Data to examine =
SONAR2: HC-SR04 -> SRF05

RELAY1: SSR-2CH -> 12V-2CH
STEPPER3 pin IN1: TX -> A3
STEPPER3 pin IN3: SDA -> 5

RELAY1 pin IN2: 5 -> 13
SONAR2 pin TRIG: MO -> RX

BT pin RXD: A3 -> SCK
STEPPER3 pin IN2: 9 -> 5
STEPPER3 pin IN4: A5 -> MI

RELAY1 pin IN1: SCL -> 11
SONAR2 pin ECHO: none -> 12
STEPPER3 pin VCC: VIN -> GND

* * *

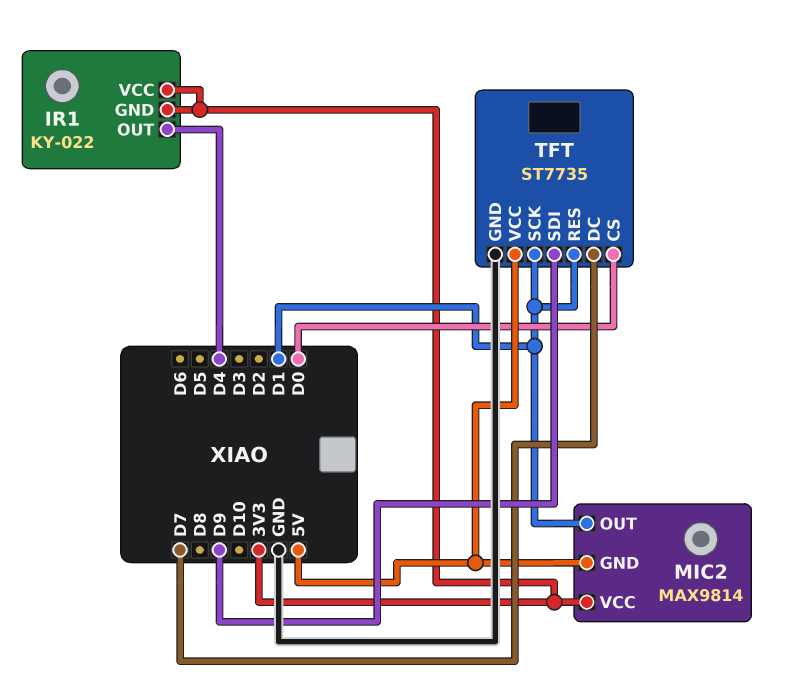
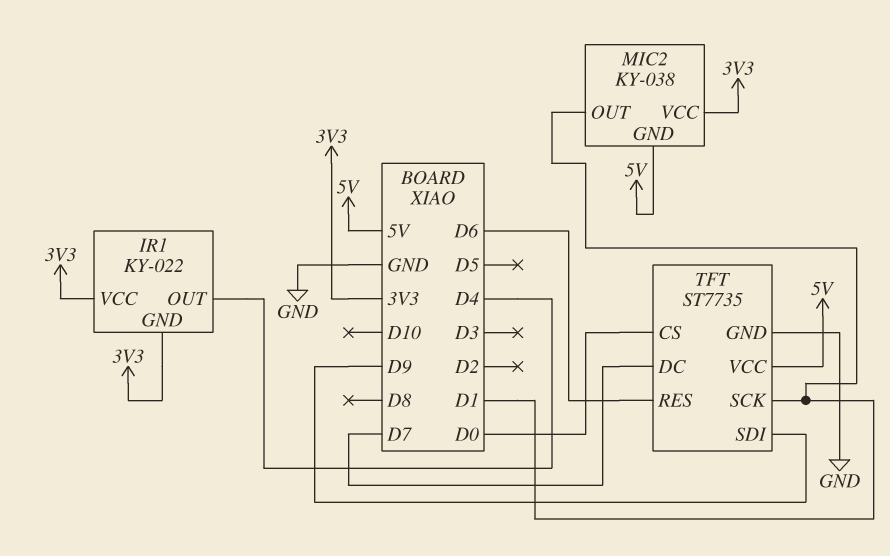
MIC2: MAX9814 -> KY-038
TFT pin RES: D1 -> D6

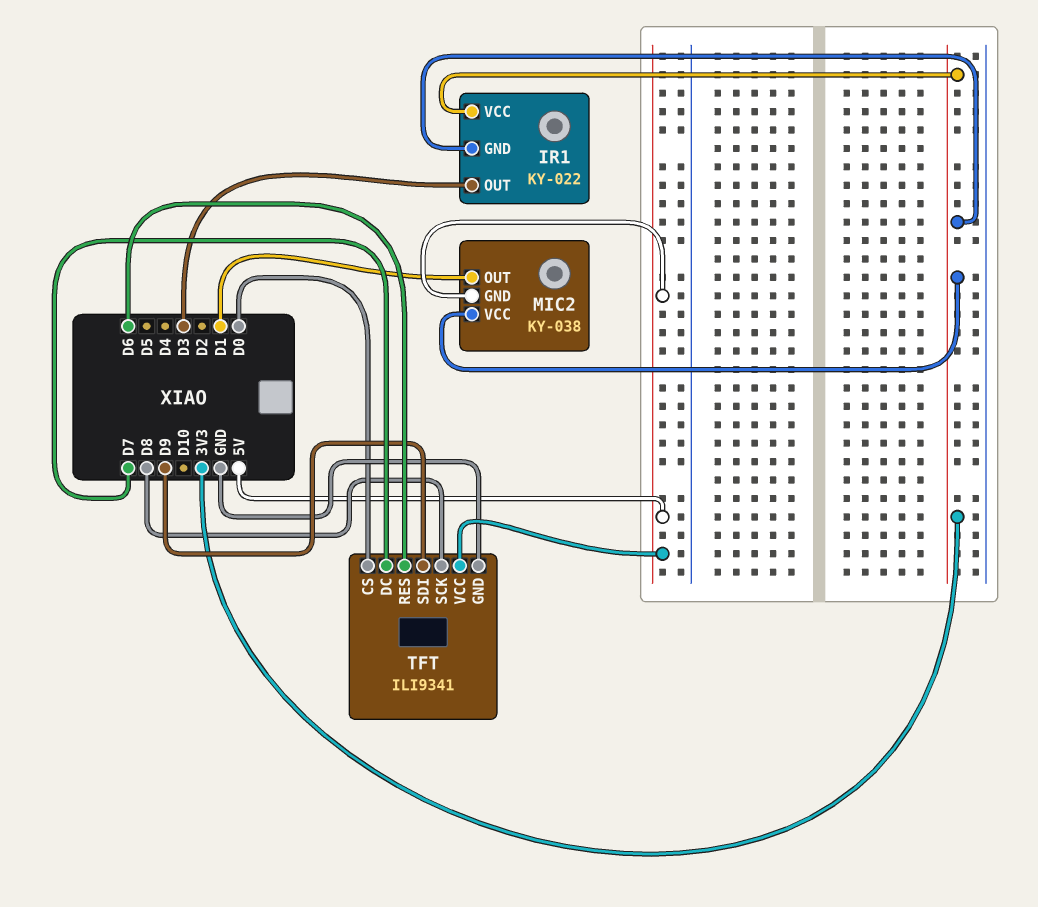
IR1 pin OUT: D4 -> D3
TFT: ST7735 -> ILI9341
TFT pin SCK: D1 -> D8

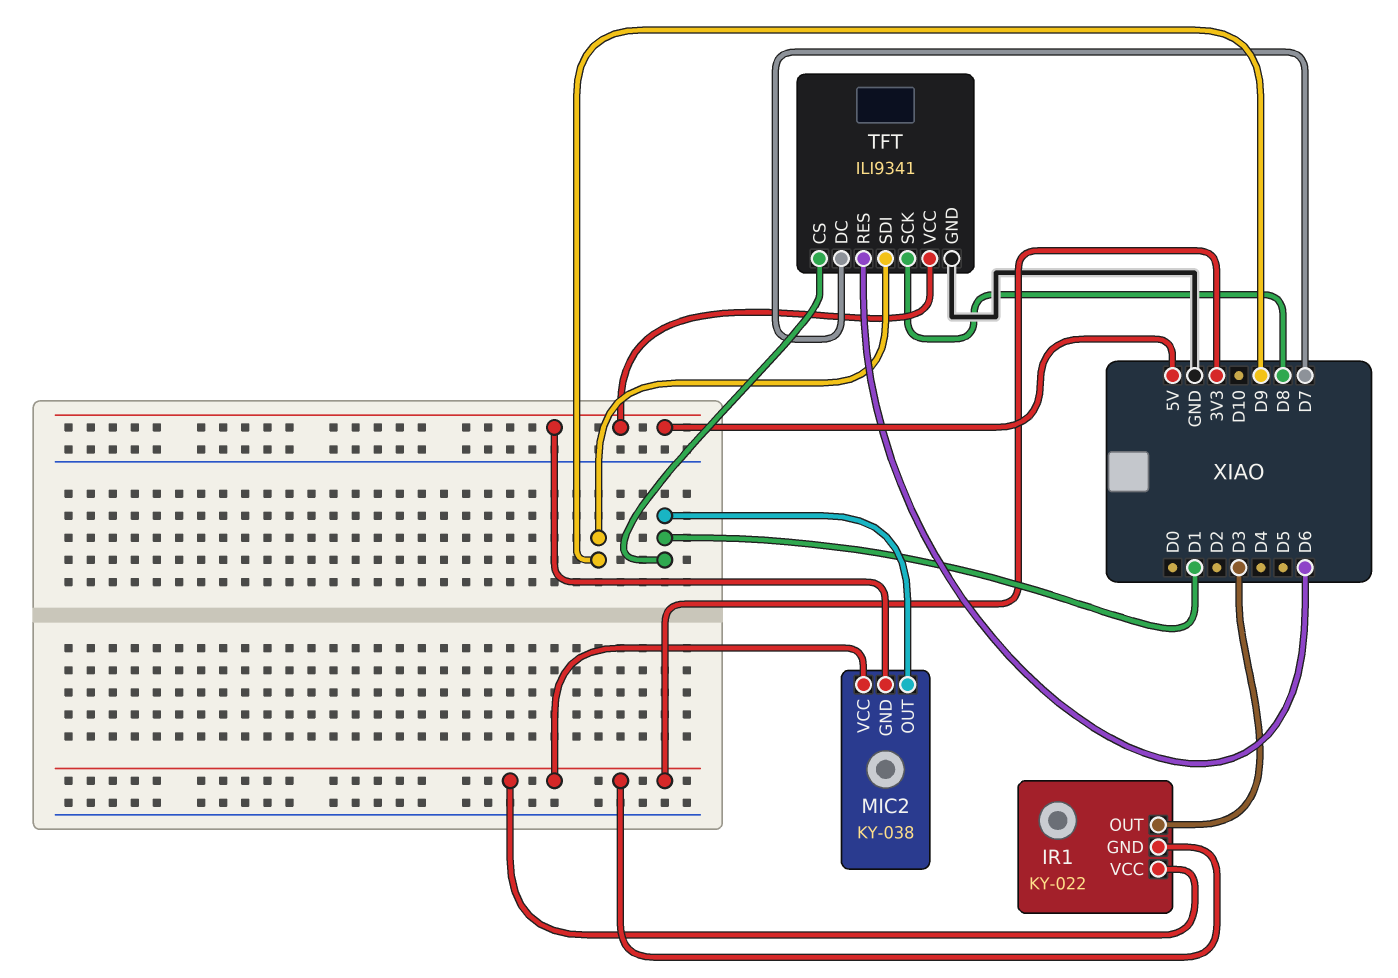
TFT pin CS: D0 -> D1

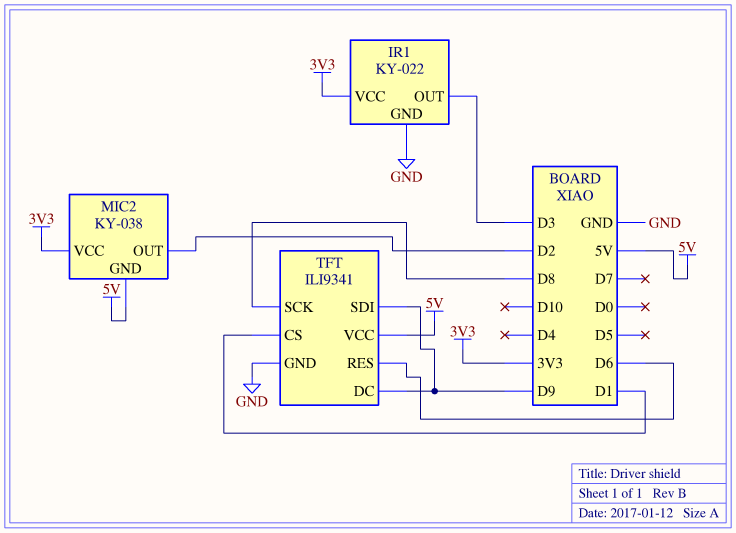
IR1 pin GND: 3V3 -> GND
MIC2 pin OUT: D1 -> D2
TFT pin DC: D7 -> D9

---

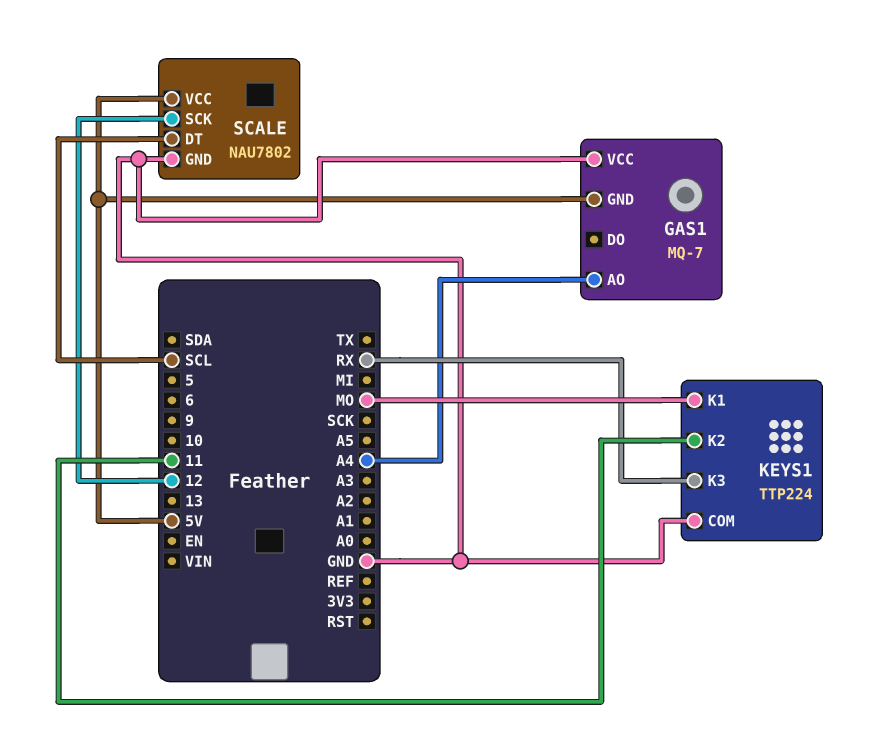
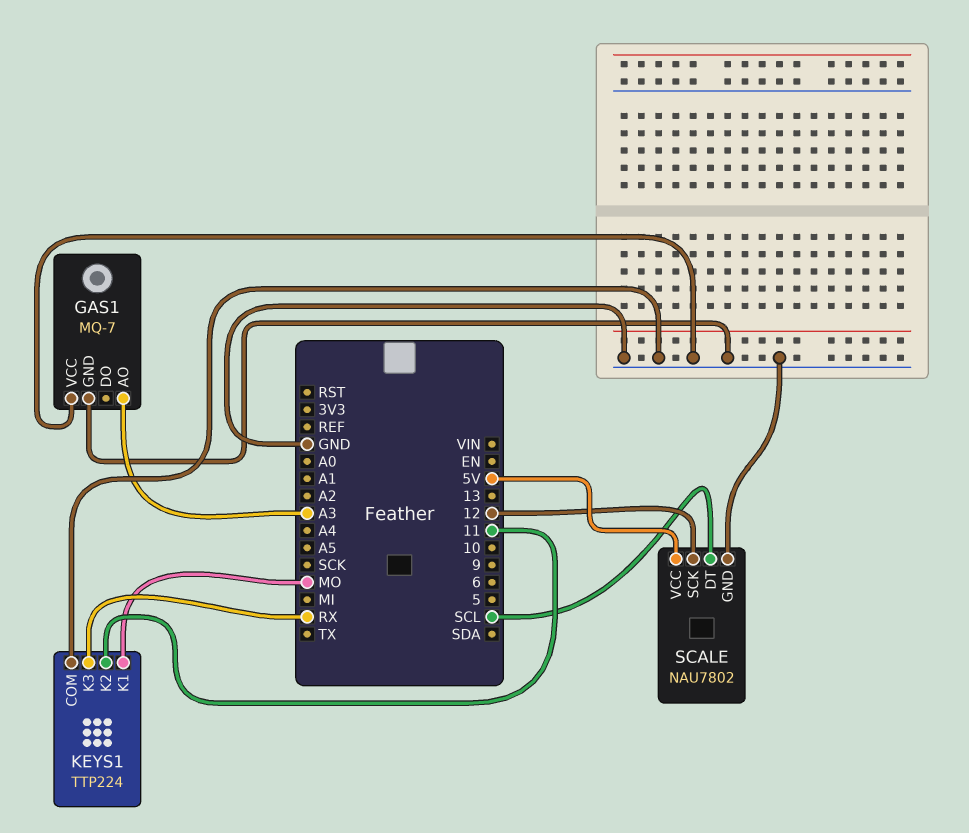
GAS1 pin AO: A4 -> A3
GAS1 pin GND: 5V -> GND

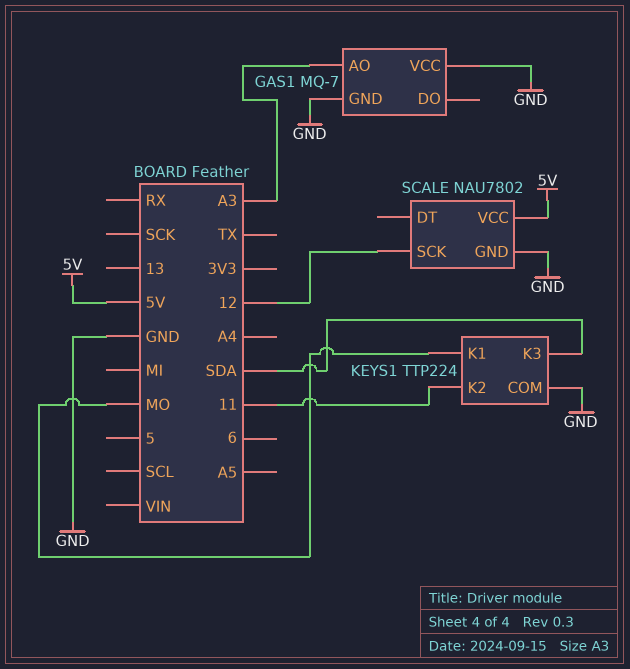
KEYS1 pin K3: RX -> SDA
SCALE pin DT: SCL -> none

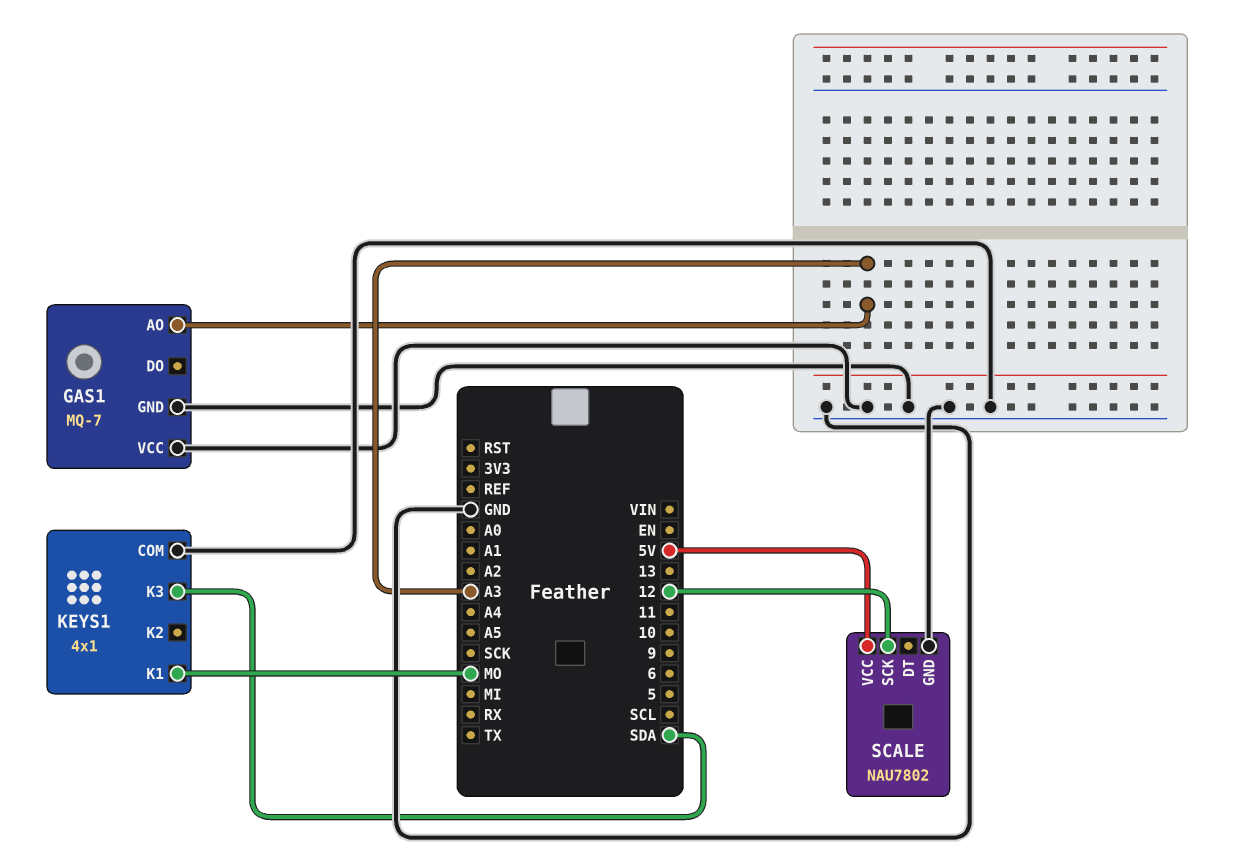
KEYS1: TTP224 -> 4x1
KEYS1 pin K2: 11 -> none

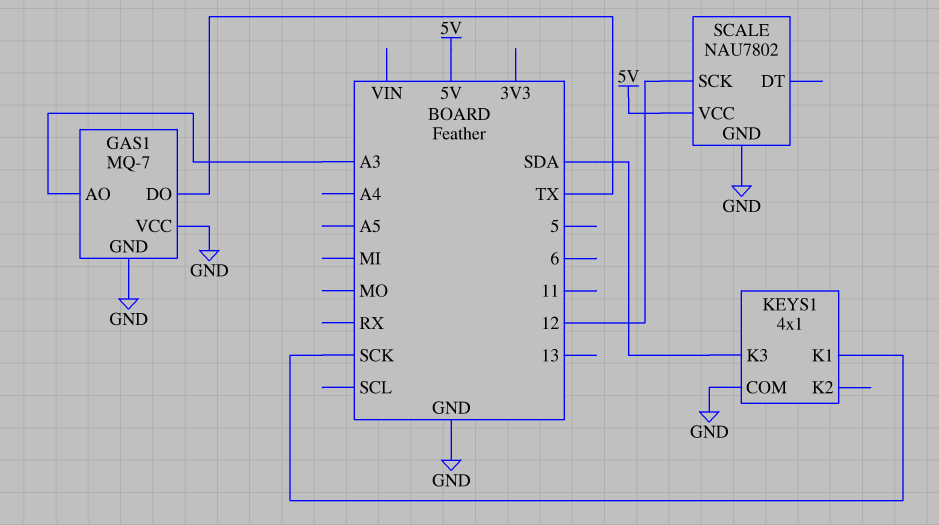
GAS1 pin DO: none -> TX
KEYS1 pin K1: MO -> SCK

How to complete this task = Write out exactly the lines above between the line with "SONAR2: HC-SR04 -> SRF05" and the line with "STEPPER3 pin VCC: VIN -> GND", inclusive, and nothing beyond them.

Result =
SONAR2: HC-SR04 -> SRF05

RELAY1: SSR-2CH -> 12V-2CH
STEPPER3 pin IN1: TX -> A3
STEPPER3 pin IN3: SDA -> 5

RELAY1 pin IN2: 5 -> 13
SONAR2 pin TRIG: MO -> RX

BT pin RXD: A3 -> SCK
STEPPER3 pin IN2: 9 -> 5
STEPPER3 pin IN4: A5 -> MI

RELAY1 pin IN1: SCL -> 11
SONAR2 pin ECHO: none -> 12
STEPPER3 pin VCC: VIN -> GND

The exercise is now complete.